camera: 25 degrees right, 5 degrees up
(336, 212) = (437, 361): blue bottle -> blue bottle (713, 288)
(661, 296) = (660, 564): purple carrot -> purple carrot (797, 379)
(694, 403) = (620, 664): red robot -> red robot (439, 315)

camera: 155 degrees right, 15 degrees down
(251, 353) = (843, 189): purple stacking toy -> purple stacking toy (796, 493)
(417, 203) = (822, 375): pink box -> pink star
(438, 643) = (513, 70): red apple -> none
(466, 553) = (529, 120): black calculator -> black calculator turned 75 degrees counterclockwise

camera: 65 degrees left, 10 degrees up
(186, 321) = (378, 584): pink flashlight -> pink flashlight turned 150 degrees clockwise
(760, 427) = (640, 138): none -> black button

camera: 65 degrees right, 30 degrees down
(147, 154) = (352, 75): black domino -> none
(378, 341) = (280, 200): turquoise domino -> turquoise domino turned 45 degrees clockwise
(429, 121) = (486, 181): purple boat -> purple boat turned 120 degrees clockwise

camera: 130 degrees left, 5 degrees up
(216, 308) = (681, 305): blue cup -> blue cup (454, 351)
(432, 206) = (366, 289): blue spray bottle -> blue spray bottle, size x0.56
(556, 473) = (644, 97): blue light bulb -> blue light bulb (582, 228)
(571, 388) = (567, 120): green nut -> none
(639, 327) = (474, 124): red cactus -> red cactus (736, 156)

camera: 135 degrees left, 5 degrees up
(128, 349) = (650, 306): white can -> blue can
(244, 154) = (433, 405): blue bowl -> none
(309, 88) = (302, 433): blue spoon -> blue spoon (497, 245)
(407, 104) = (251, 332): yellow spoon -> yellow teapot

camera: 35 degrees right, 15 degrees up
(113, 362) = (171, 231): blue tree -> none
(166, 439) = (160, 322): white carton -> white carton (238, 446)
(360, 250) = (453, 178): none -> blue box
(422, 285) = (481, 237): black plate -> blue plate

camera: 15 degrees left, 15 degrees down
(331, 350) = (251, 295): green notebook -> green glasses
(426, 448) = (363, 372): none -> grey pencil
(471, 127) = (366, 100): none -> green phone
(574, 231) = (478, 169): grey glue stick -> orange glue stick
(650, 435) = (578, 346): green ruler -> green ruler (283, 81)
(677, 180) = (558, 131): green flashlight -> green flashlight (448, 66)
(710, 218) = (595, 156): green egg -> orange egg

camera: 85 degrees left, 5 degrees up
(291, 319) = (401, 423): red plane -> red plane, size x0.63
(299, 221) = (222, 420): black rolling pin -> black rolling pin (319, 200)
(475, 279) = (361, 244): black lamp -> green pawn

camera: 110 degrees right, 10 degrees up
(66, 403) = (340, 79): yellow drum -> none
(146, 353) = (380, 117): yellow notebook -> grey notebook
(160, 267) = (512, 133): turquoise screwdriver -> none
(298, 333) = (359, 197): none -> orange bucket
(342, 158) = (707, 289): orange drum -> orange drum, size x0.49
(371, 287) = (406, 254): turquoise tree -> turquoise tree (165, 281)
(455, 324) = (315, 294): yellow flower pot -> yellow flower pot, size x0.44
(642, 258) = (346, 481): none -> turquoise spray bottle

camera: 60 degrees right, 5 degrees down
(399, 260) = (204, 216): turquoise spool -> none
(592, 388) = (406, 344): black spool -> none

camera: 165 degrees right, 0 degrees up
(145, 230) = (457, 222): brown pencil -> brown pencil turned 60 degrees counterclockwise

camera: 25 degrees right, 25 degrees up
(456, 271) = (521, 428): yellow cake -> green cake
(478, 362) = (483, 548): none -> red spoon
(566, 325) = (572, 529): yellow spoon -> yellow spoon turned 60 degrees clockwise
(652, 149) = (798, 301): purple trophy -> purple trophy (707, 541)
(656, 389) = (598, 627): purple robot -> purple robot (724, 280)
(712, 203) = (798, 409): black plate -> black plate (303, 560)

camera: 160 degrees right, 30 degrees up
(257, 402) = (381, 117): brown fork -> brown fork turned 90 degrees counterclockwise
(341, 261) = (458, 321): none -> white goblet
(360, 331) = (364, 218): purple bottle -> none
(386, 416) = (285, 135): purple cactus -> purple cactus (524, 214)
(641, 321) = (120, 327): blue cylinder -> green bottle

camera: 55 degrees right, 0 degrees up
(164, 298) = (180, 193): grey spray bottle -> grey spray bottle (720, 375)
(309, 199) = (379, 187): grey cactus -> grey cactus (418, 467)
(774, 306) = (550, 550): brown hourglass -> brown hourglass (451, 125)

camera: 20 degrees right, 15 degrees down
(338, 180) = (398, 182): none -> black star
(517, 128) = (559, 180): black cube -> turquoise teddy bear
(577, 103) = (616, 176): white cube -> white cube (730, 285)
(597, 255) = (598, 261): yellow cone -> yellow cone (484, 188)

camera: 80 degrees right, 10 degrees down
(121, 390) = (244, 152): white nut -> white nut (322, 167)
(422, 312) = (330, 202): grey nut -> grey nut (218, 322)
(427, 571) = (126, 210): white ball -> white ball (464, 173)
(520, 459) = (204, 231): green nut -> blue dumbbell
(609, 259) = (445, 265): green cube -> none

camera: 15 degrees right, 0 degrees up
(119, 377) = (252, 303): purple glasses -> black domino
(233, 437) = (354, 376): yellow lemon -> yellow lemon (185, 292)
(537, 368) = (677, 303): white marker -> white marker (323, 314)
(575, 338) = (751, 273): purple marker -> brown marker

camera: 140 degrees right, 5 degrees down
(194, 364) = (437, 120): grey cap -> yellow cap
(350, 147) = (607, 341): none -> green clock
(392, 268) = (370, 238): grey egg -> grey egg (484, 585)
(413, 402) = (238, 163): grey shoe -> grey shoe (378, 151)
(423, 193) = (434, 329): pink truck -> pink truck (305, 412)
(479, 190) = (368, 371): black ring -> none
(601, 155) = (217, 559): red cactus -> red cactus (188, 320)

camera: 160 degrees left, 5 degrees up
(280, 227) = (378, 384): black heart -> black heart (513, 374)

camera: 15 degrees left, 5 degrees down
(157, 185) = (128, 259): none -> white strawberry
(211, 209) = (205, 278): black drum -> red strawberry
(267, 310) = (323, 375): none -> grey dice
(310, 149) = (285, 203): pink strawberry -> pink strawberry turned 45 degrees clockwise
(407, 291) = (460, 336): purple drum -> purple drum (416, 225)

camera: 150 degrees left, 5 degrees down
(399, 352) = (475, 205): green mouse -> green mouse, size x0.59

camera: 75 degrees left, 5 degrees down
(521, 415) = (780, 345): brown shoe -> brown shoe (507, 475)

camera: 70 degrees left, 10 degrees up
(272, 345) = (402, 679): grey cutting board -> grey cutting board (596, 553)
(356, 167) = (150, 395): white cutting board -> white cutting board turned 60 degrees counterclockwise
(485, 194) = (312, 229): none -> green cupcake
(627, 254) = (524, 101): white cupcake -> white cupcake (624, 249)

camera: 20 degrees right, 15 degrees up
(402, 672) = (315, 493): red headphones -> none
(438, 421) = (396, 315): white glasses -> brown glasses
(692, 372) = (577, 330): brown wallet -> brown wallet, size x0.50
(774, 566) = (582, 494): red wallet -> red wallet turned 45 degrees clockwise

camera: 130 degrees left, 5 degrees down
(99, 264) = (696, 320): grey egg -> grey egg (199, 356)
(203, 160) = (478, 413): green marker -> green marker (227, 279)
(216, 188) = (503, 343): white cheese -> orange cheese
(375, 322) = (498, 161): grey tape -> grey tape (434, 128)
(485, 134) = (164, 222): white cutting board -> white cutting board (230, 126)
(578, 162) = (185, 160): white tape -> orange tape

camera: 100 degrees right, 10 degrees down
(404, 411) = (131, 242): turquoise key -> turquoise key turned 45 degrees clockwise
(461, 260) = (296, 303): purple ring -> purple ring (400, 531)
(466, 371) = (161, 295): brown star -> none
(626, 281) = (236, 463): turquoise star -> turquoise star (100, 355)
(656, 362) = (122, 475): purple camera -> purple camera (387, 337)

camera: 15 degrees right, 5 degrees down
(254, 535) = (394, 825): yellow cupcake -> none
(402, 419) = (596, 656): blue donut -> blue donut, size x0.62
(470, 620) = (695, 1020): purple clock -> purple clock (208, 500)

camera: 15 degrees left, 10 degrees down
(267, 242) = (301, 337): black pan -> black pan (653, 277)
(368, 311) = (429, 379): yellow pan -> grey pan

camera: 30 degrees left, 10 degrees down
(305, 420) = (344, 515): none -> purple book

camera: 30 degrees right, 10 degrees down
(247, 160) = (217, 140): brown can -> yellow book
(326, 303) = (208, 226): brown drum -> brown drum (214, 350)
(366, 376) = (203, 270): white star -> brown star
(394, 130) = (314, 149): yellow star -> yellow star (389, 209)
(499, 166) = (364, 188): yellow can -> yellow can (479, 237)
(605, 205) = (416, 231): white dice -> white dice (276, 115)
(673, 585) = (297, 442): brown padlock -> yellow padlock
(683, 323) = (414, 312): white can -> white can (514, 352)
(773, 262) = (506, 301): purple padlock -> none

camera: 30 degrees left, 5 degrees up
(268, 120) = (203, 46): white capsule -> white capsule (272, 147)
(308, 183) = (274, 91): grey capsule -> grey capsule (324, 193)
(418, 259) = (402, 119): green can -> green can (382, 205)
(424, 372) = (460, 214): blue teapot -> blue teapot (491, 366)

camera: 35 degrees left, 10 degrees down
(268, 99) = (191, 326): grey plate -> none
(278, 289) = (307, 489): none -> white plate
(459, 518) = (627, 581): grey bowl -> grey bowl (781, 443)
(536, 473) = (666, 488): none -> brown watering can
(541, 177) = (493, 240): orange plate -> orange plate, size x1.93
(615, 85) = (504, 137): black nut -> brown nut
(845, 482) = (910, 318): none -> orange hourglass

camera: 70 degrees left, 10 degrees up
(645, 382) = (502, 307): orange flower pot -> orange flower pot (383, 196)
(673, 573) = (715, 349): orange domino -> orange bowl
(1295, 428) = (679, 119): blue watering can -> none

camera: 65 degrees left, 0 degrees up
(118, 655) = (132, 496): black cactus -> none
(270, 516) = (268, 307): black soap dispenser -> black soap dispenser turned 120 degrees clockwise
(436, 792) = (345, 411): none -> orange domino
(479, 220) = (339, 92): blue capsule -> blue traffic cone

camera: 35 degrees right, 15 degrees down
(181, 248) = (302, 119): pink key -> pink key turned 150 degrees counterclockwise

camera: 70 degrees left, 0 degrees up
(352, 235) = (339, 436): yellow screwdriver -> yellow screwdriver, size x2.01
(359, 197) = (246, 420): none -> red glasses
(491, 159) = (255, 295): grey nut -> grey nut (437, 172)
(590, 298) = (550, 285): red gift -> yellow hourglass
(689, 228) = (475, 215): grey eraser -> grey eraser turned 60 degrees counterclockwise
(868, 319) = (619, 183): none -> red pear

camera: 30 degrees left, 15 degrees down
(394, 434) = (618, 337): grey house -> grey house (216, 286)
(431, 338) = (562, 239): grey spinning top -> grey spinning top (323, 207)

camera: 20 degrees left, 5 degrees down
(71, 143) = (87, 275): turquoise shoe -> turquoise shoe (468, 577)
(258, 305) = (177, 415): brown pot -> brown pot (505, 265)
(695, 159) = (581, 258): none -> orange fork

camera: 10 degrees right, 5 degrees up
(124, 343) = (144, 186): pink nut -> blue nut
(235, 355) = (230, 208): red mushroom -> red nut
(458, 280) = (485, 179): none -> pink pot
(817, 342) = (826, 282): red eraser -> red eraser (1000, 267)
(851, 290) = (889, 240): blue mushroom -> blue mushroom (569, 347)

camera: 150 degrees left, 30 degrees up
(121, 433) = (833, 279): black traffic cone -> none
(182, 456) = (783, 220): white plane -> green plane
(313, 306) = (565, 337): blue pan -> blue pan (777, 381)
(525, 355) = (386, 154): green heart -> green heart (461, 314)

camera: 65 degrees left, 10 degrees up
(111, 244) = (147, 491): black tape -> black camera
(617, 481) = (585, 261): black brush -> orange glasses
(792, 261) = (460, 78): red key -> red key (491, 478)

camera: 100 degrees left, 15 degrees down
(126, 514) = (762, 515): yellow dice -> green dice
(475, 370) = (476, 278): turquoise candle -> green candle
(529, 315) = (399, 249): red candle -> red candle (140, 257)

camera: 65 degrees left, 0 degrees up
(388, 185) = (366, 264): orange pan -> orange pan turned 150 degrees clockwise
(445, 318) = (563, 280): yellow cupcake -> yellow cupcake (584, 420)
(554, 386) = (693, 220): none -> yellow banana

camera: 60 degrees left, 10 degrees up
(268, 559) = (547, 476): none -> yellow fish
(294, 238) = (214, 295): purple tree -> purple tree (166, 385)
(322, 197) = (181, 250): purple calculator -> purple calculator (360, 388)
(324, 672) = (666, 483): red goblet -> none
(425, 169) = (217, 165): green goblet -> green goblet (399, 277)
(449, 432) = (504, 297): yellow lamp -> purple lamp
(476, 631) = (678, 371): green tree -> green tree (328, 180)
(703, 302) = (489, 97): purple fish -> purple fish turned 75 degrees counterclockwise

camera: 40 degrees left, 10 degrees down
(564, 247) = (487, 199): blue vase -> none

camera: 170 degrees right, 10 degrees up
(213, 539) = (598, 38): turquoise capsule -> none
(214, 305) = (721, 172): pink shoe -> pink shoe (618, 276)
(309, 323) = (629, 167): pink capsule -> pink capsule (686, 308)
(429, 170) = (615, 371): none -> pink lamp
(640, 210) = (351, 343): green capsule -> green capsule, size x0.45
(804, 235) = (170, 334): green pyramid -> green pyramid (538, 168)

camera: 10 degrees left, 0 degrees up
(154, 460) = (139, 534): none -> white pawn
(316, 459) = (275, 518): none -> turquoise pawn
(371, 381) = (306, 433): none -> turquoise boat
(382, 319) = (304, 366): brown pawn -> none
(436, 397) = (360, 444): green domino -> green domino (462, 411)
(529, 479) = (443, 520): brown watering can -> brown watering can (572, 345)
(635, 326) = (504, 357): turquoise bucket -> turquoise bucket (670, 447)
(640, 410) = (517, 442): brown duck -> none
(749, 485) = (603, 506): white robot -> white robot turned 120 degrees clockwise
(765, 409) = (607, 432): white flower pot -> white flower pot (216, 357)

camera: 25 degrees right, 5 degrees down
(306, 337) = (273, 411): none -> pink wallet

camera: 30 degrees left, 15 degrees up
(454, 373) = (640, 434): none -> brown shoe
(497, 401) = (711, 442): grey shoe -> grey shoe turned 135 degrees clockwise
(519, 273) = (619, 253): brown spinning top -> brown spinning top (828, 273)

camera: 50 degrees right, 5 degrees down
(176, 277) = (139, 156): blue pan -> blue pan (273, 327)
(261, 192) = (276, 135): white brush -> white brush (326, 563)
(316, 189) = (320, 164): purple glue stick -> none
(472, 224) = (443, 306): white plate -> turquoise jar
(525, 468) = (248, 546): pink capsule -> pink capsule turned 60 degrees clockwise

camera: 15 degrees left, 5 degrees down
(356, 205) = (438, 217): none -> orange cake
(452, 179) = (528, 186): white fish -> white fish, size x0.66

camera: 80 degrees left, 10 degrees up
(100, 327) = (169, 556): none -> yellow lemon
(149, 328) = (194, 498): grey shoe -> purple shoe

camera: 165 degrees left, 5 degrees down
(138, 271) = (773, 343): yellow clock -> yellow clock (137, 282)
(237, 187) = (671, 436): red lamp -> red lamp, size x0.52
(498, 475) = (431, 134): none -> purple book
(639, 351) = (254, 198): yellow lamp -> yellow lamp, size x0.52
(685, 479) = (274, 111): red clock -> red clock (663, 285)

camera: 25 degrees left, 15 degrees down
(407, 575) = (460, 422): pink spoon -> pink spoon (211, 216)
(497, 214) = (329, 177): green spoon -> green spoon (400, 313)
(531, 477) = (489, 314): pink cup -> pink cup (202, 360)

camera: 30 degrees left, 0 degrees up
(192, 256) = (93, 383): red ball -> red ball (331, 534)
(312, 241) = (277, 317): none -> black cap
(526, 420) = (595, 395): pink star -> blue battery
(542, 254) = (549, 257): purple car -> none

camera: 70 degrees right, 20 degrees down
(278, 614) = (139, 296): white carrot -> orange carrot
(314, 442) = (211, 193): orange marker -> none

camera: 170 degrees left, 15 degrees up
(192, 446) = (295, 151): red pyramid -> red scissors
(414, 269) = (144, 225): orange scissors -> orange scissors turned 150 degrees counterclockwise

Task prompt:
In your answer, include only the lines above starting at the line that holds "camera: 15 degrees right, 0 degrees up" and ending at the line that holds "(423, 193) = (434, 329): pink", copied exactly.

Written response:
camera: 15 degrees right, 0 degrees up
(119, 377) = (252, 303): purple glasses -> black domino
(233, 437) = (354, 376): yellow lemon -> yellow lemon (185, 292)
(537, 368) = (677, 303): white marker -> white marker (323, 314)
(575, 338) = (751, 273): purple marker -> brown marker

camera: 140 degrees right, 5 degrees down
(194, 364) = (437, 120): grey cap -> yellow cap
(350, 147) = (607, 341): none -> green clock
(392, 268) = (370, 238): grey egg -> grey egg (484, 585)
(413, 402) = (238, 163): grey shoe -> grey shoe (378, 151)
(423, 193) = (434, 329): pink truck -> pink truck (305, 412)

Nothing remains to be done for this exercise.